Extracted data -
-- Opening Marker --

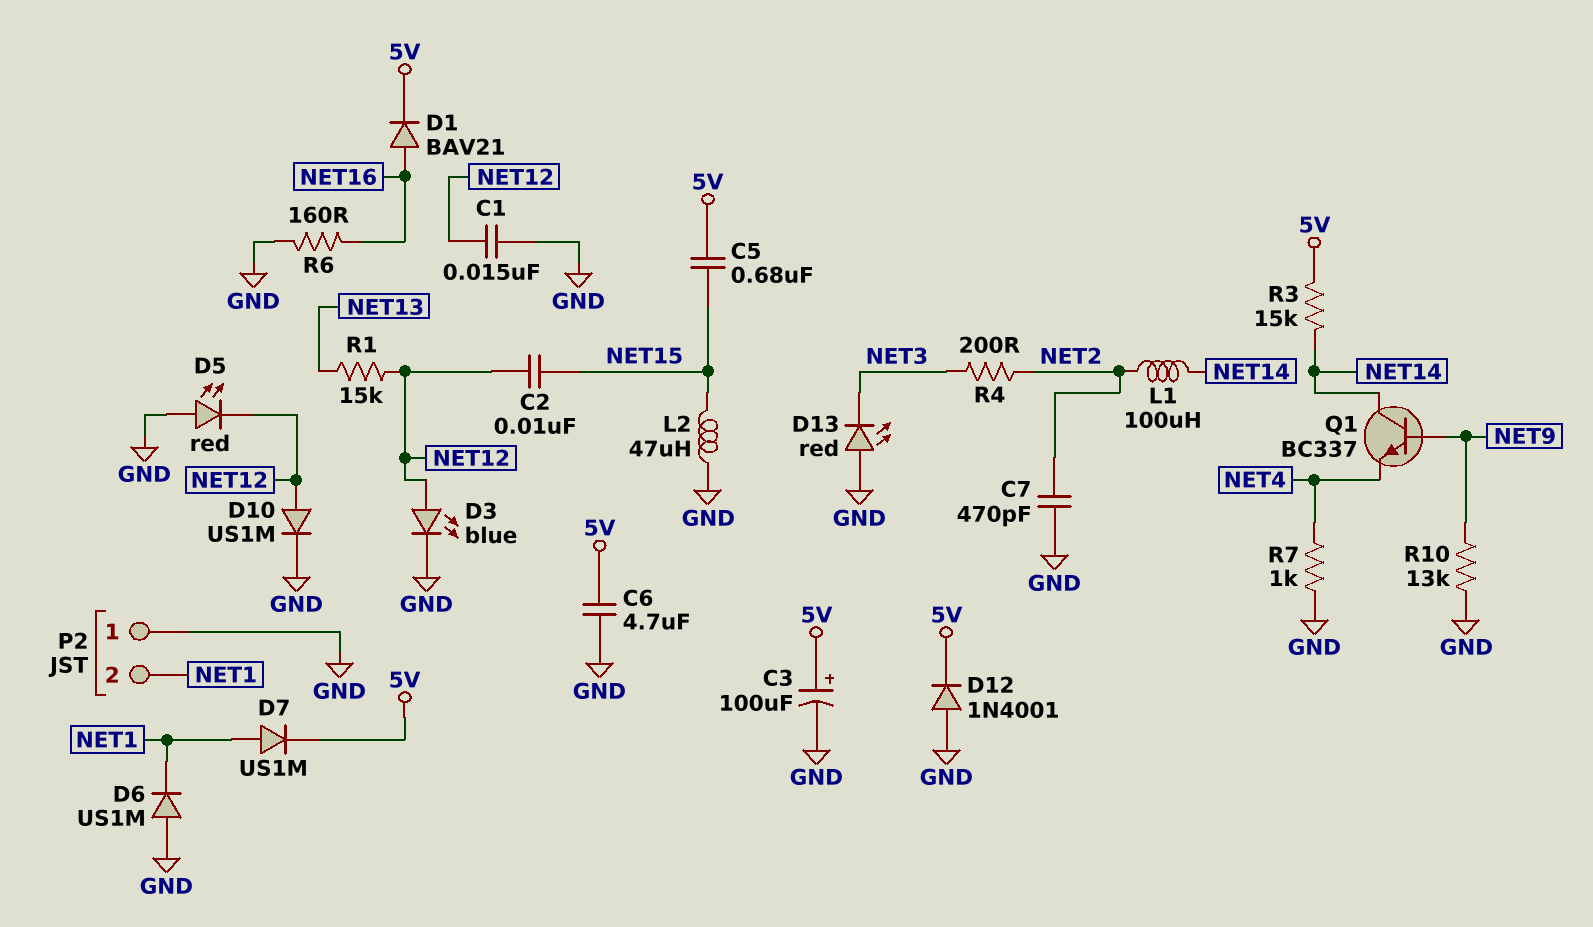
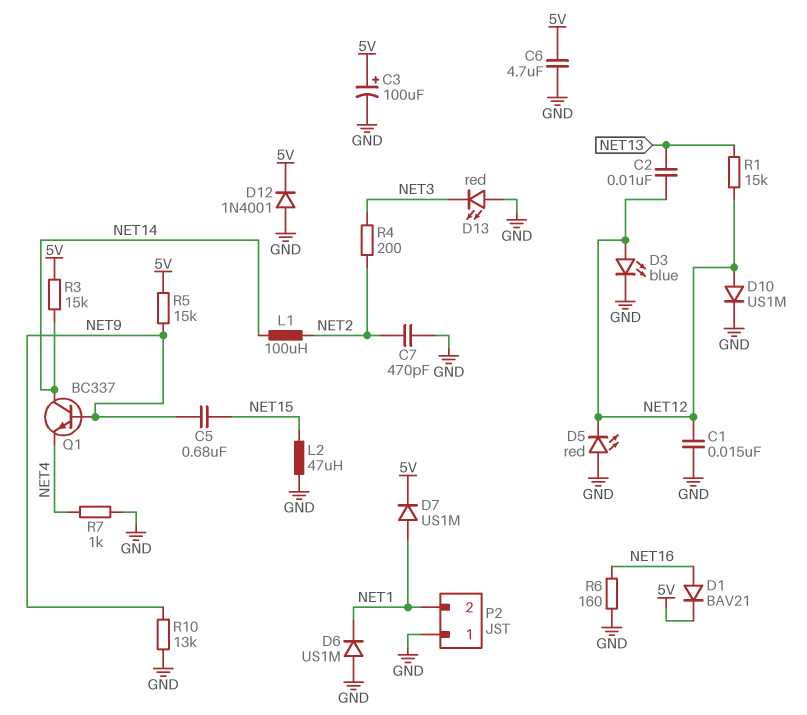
C2: 10nF (NET12, NET15) -> 10nF (NET12, NET13)
C5: 680nF (5V, NET15) -> 680nF (NET9, NET15)
R5: none -> 15k (5V, NET9)

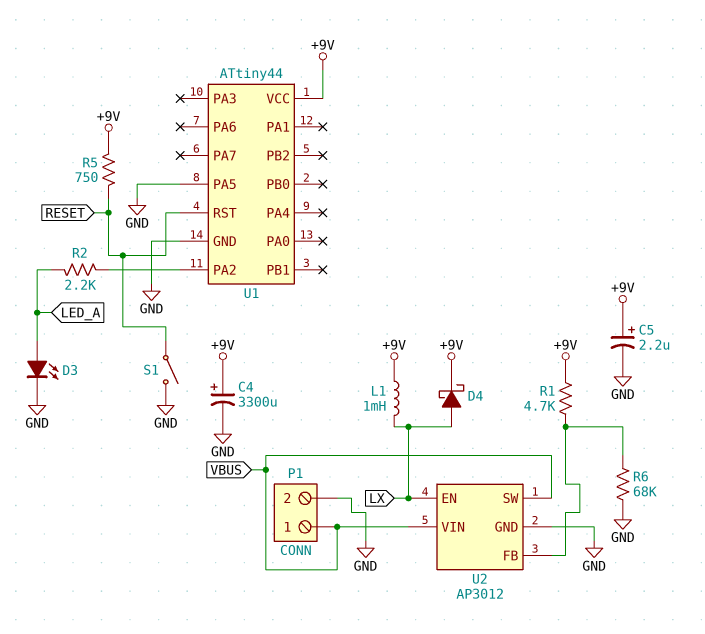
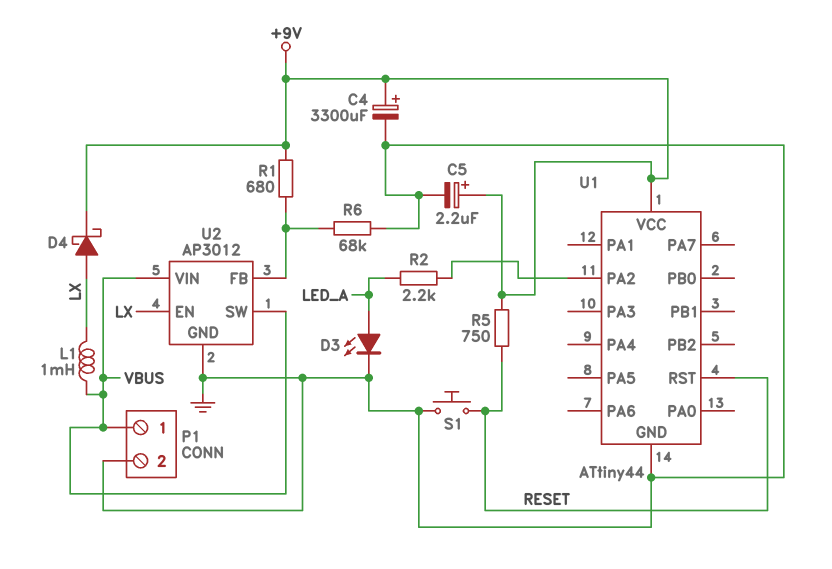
L1: 1mH (+9V, LX) -> 1mH (LX, VBUS)
R1: 4.7k (+9V, U2/FB) -> 680 (+9V, U2/FB)
S1: switch (GND, RESET) -> button (GND, RESET)
U1 pin PA5: GND -> none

-- Closing Marker --

Try it - Filter the records above and copy every line that contains the word "none".

Your solution -
R5: none -> 15k (5V, NET9)
U1 pin PA5: GND -> none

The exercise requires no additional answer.